(Source information)
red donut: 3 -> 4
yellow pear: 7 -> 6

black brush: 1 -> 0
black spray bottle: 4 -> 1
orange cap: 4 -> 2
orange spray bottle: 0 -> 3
(End Source information)
About this exercise: The output is every entry, printed exactly as it reads.

Problem solution:
red donut: 3 -> 4
yellow pear: 7 -> 6

black brush: 1 -> 0
black spray bottle: 4 -> 1
orange cap: 4 -> 2
orange spray bottle: 0 -> 3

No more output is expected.